§ Exercise prompt
Give only the count of lines that contain "destornillador" in the material.

━━━ Collected material

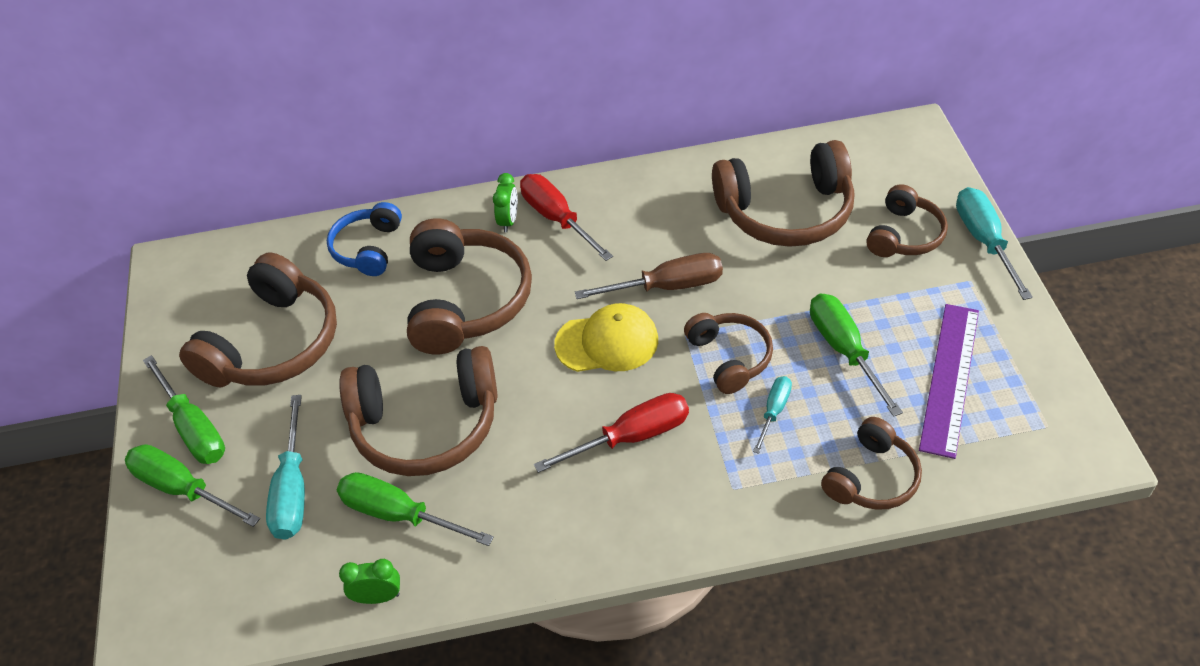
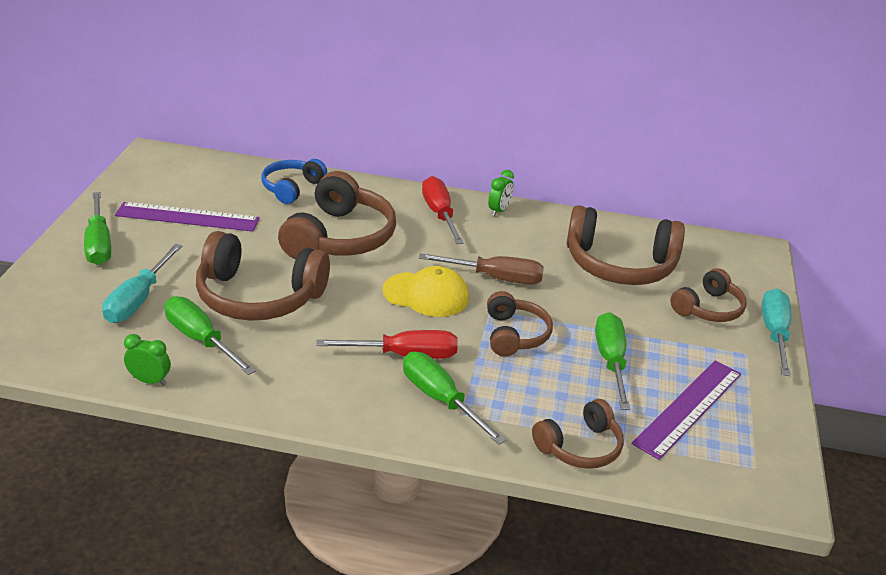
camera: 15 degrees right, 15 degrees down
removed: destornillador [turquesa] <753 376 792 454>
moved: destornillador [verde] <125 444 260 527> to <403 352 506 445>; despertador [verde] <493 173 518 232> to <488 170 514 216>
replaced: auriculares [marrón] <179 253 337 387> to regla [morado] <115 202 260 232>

━━━━━━

§ Reply
2